● What to do:
Each record, word for word and stripped of pictures, is what the answer should contain.

####

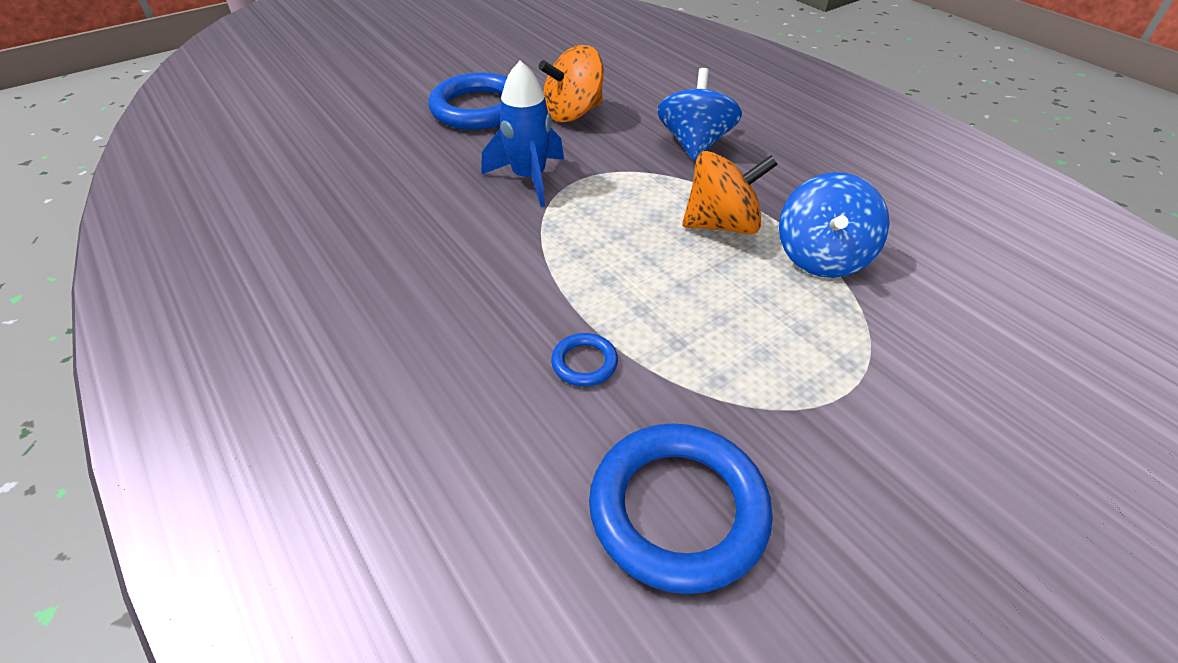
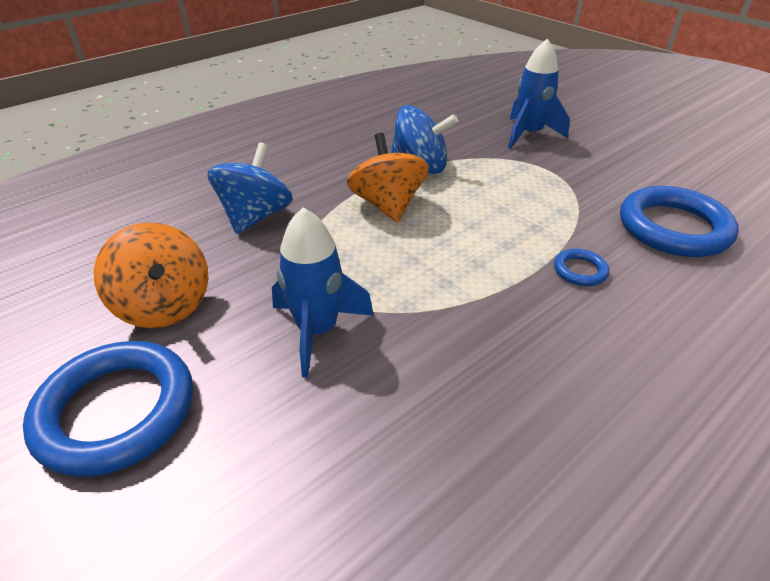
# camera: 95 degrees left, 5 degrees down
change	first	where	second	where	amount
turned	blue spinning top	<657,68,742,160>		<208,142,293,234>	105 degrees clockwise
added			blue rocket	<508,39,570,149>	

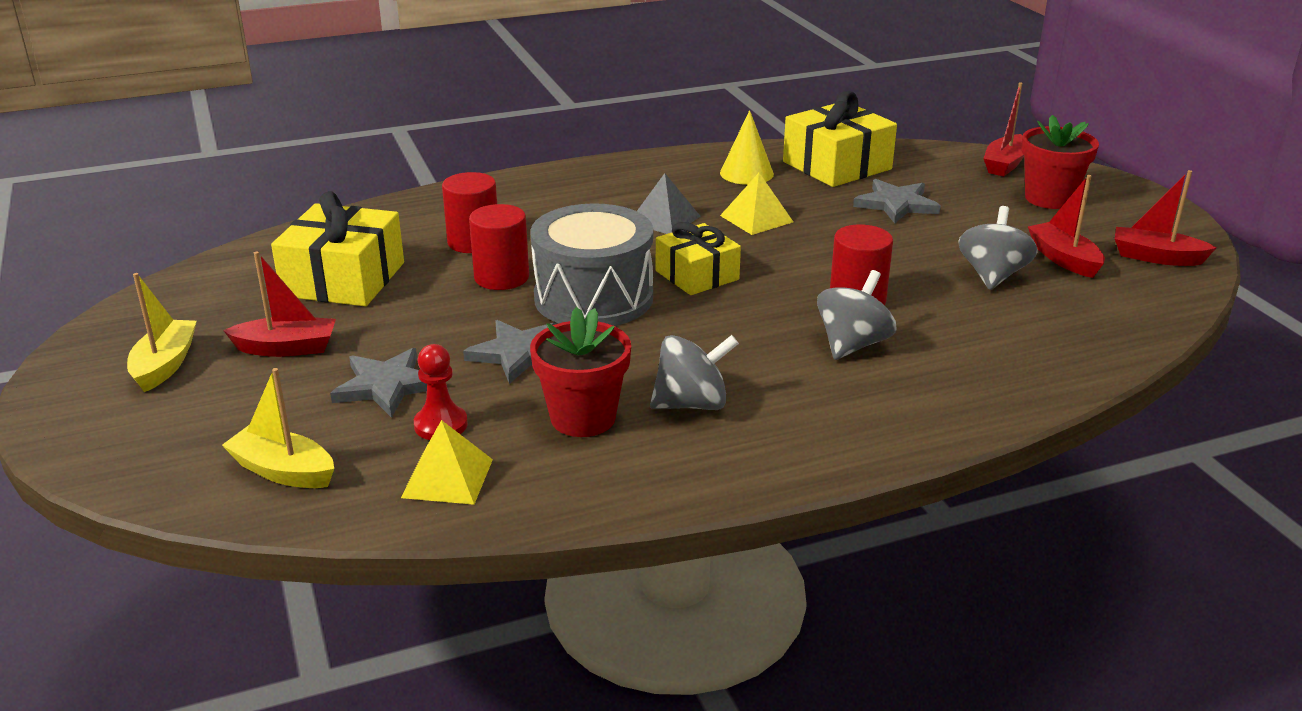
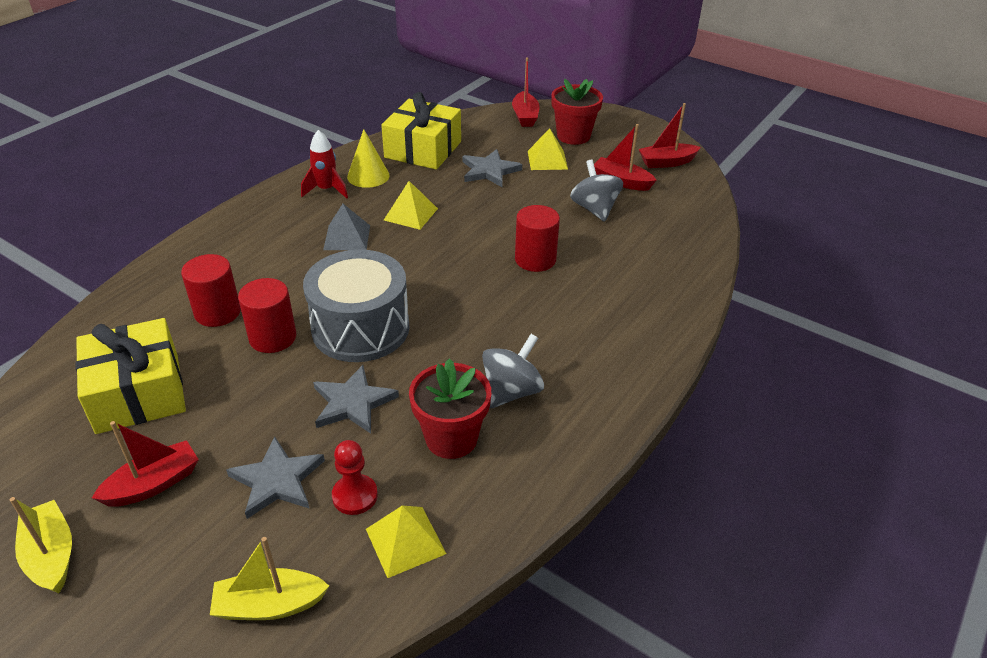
# camera: 35 degrees left, 10 degrees up
change	first	where	second	where	amount
removed	yellow gift	<656,222,741,295>			
removed	grey spinning top	<817,270,897,360>			
added			yellow pyramid	<528,128,568,170>	
added			red rocket	<301,130,348,199>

####

● Result for this task:
# camera: 95 degrees left, 5 degrees down
change	first	where	second	where	amount
turned	blue spinning top	<657,68,742,160>		<208,142,293,234>	105 degrees clockwise
added			blue rocket	<508,39,570,149>	

# camera: 35 degrees left, 10 degrees up
change	first	where	second	where	amount
removed	yellow gift	<656,222,741,295>			
removed	grey spinning top	<817,270,897,360>			
added			yellow pyramid	<528,128,568,170>	
added			red rocket	<301,130,348,199>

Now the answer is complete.